▶ **What is needed**
Reproduce the records precisely. Omit every picture.

▶ **Information supplied**
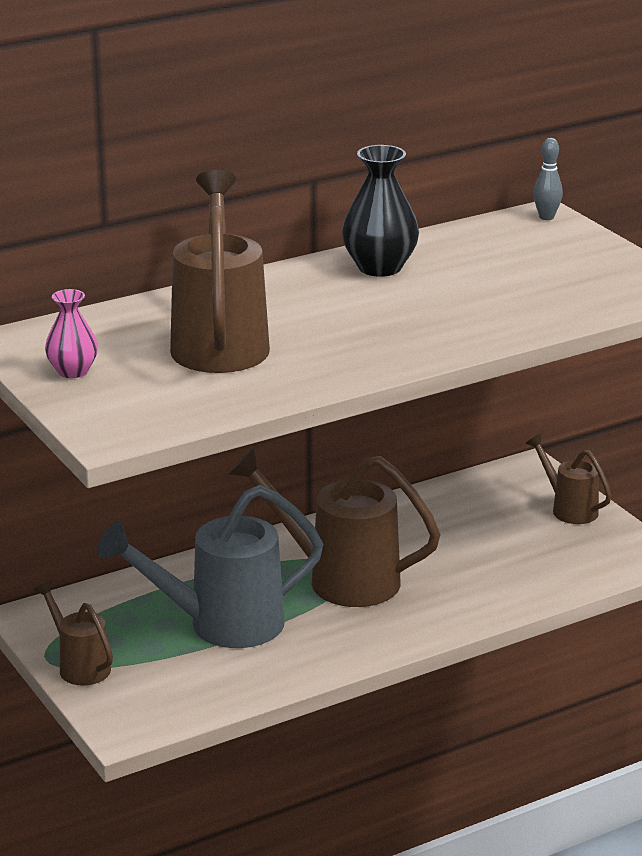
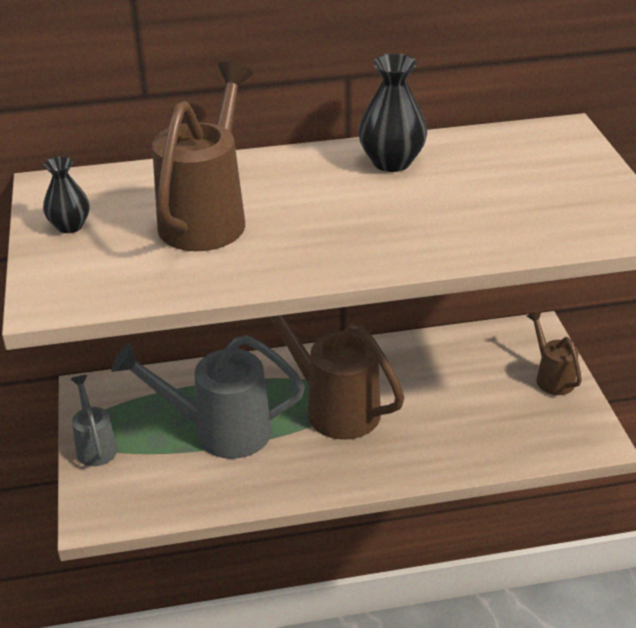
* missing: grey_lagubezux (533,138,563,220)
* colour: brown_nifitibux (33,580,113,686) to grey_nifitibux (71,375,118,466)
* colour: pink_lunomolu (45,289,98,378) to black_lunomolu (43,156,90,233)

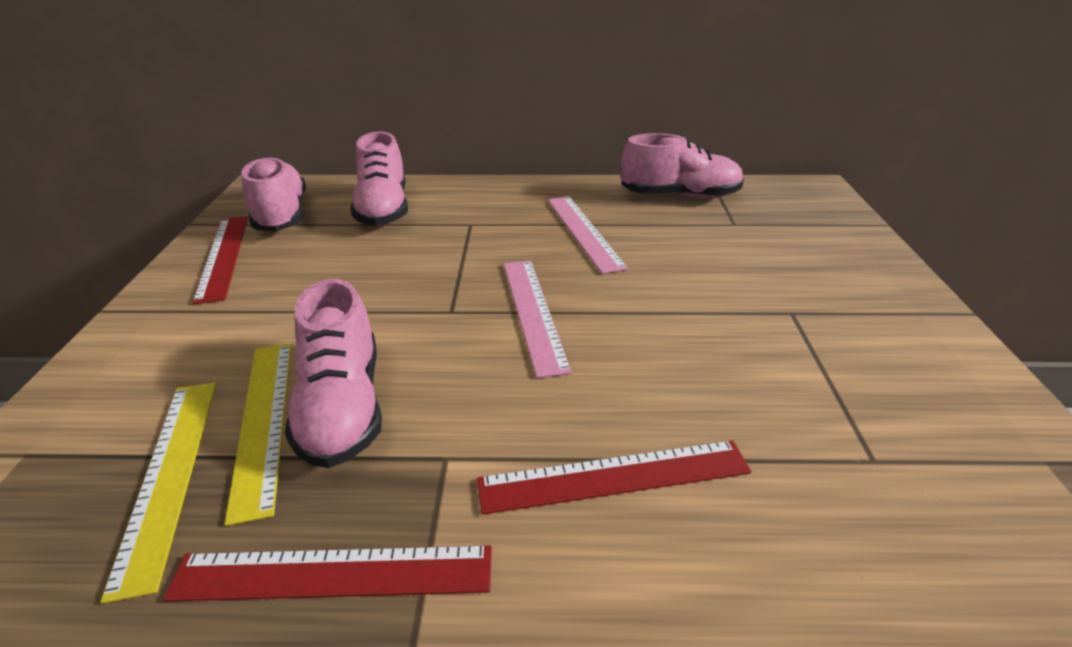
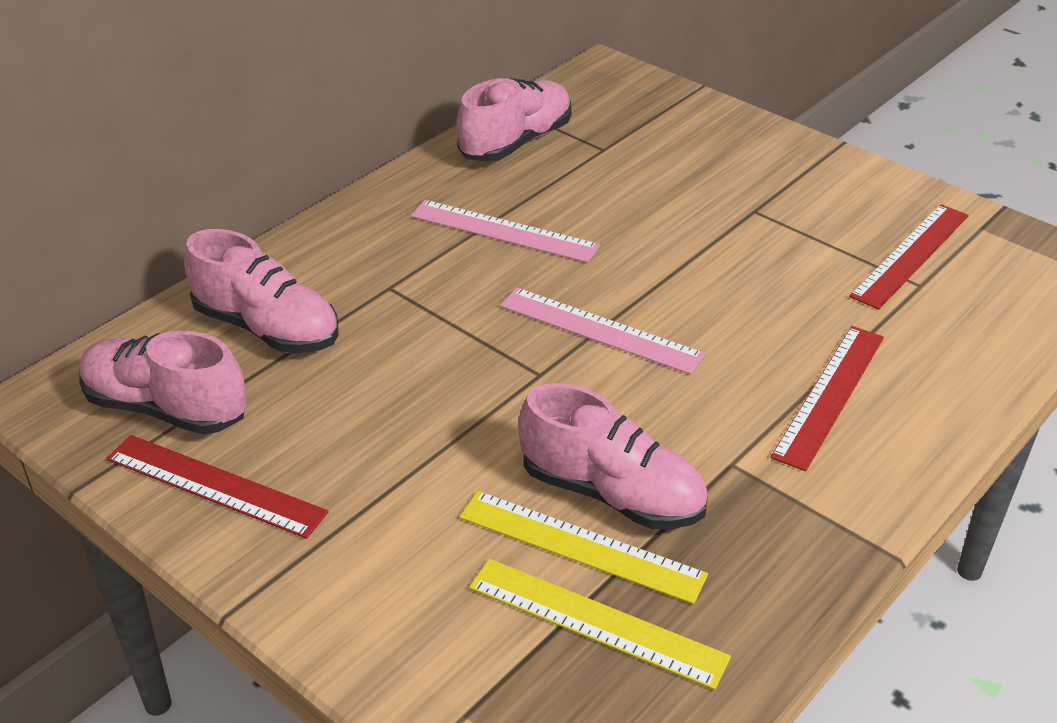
* relocated: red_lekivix (163,545,492,602) to (849,204,969,310)

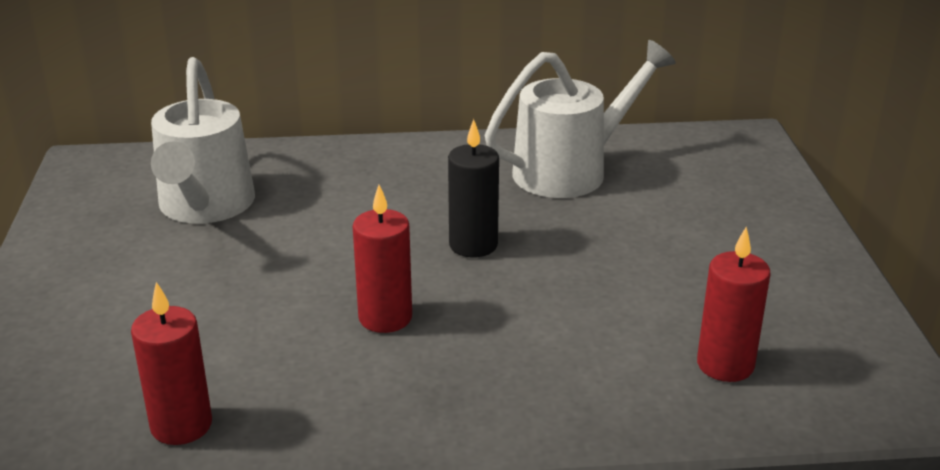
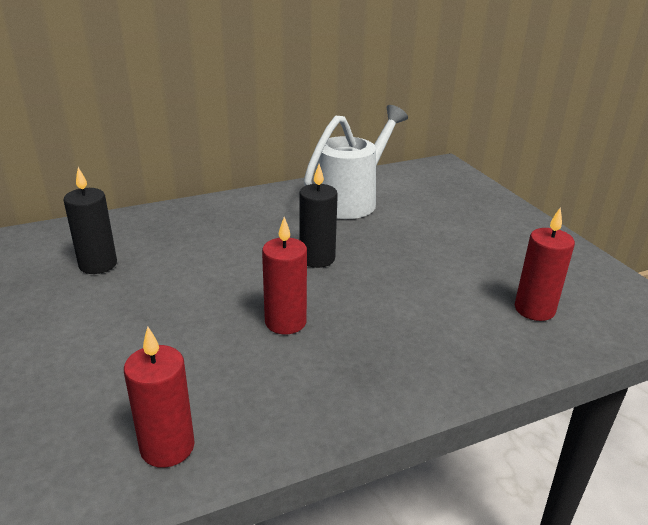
* exchanged: white_nifitibux (151,57,255,224) to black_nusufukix (63,167,117,274)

▶ **Task solution**
* missing: grey_lagubezux (533,138,563,220)
* colour: brown_nifitibux (33,580,113,686) to grey_nifitibux (71,375,118,466)
* colour: pink_lunomolu (45,289,98,378) to black_lunomolu (43,156,90,233)

* relocated: red_lekivix (163,545,492,602) to (849,204,969,310)

* exchanged: white_nifitibux (151,57,255,224) to black_nusufukix (63,167,117,274)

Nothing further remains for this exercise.